#### [The problem]
Print the line where "(172, 186) = (197, 278): white" occurs and every line that follows it in the data below, ending with the last line, precisely as written.

#### [Object state comparisons]
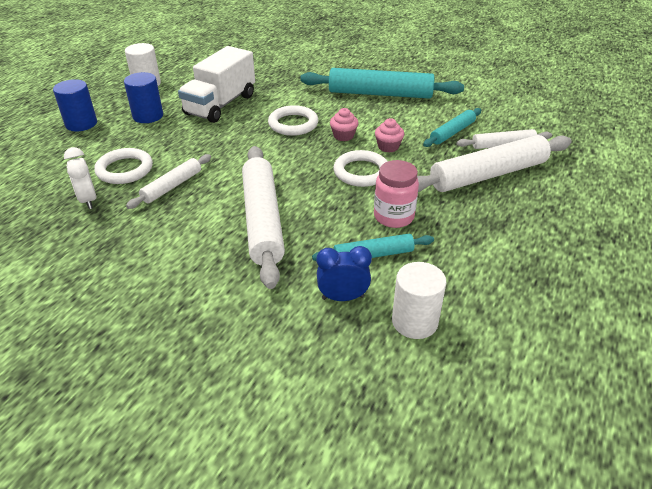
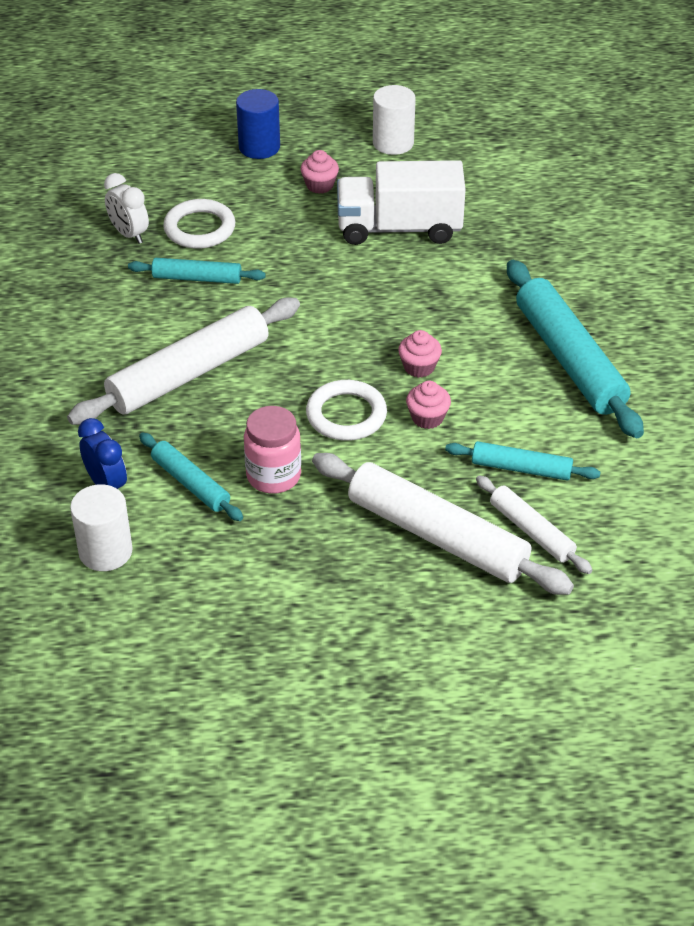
camera: 60 degrees right, 5 degrees up
(88, 200) = (129, 234): white clock -> white clock turned 75 degrees counterclockwise
(148, 116) = (319, 185): blue cylinder -> pink cupcake
(172, 186) = (197, 278): white rolling pin -> turquoise rolling pin
(293, 124) = (408, 311): white ring -> none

#### [Reply to the task]
(172, 186) = (197, 278): white rolling pin -> turquoise rolling pin
(293, 124) = (408, 311): white ring -> none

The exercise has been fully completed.